__TASK DETAILS__
The answer is to be an exact copy of the lines below running from the line with "black star: 9 -> 13" down to the line with "yellow star: 12 -> 10", both ends included, and nothing more.

__GIVEN RECORDS__
★ ★ ★ ★ ★

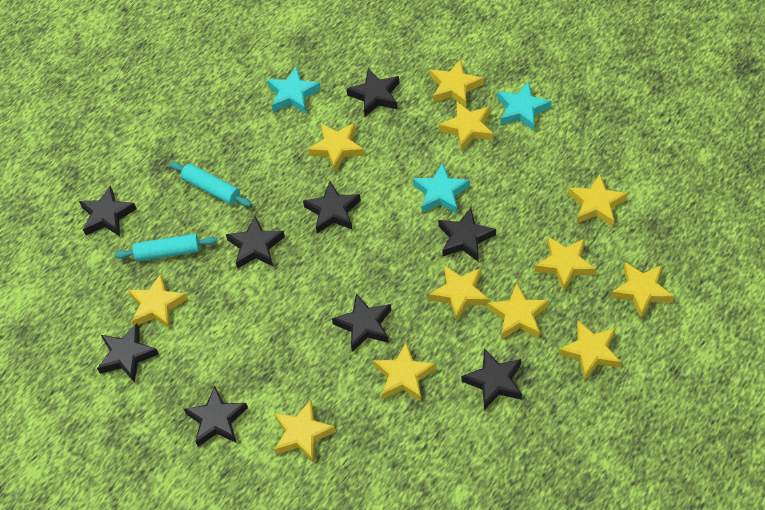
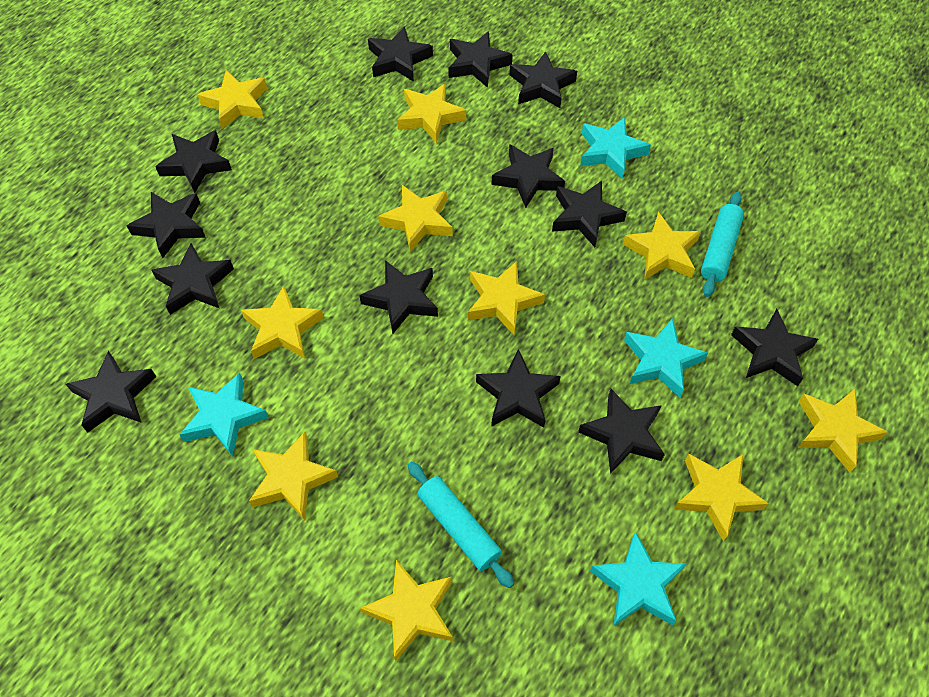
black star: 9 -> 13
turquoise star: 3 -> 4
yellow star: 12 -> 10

★ ★ ★ ★ ★

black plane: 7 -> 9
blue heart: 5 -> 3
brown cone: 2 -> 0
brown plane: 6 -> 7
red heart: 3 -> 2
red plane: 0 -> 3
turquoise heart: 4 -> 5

★ ★ ★ ★ ★

__RESPONSE__
black star: 9 -> 13
turquoise star: 3 -> 4
yellow star: 12 -> 10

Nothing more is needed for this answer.